- [TASK GOAL]: A single number is needed: how many lines of the data hold the word "cross".

┄┄┄┄┄┄

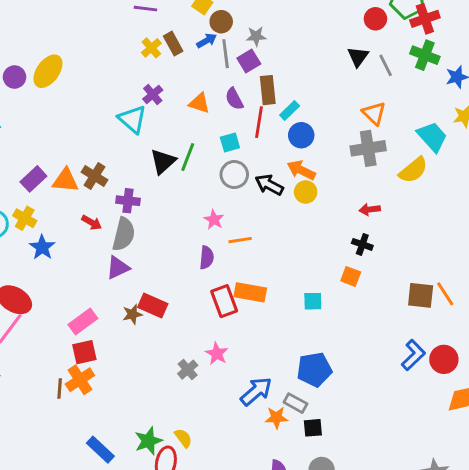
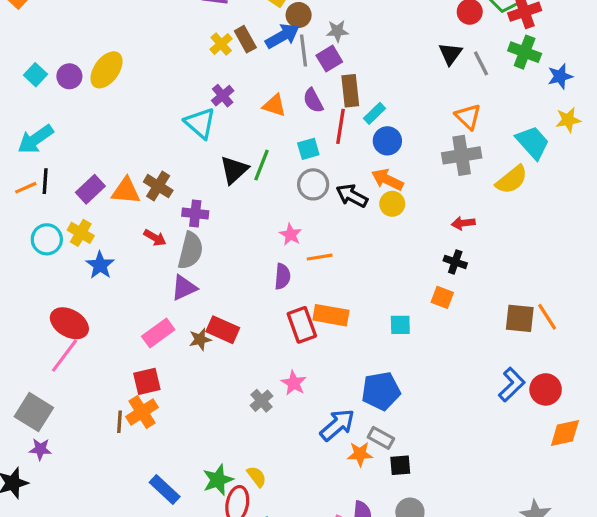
blue arrow: (207, 41) -> (282, 36), size x1.5
pink rectangle: (83, 322) -> (158, 333), moved
blue pentagon: (314, 370) -> (381, 391), moved

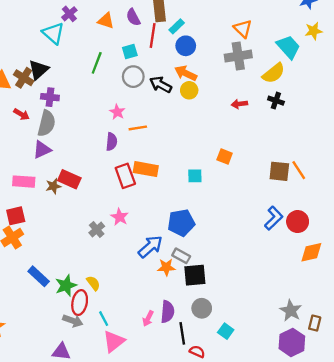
black triangle: (234, 170) -> (39, 70), moved
black cross: (455, 262) -> (276, 101), moved
pink rectangle: (158, 333) -> (24, 182), turned 40
black square: (400, 465) -> (195, 275), size x1.5
blue rectangle: (165, 490) -> (39, 276), moved

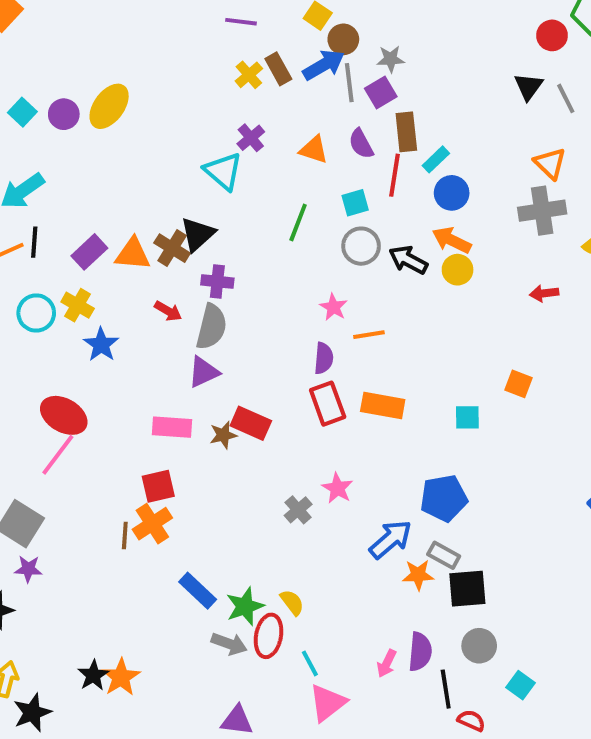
red rectangle: (125, 176) -> (328, 404), moved
gray arrow: (73, 321) -> (229, 644), moved

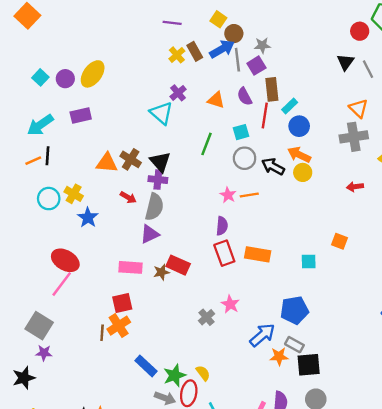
black triangle: (198, 234) -> (160, 162), moved, turned -30
purple rectangle: (89, 252) -> (81, 115), moved, turned 30
orange line: (369, 335) -> (249, 195), moved

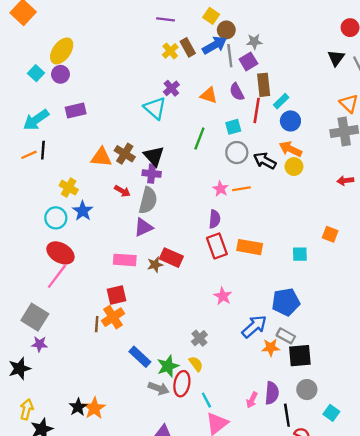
yellow ellipse: (93, 74) -> (62, 51), moved
cyan circle: (49, 199) -> (56, 218), moved
gray cross: (207, 317) -> (199, 338), moved

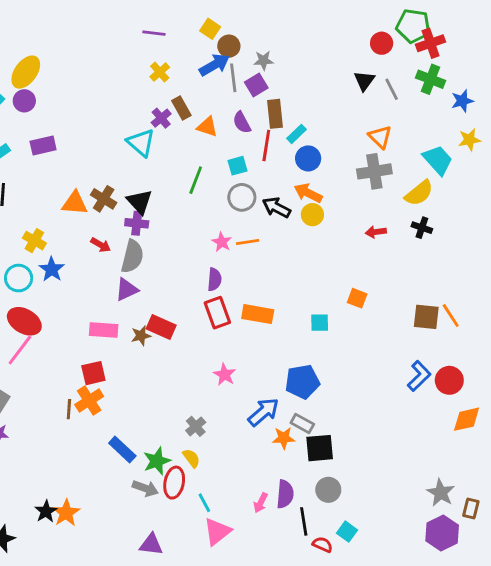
brown rectangle: (188, 47) -> (181, 108), moved
cyan square: (331, 413) -> (347, 532), moved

┄┄┄┄┄┄

- [RESPONSE TO THIS EXERCISE]: 2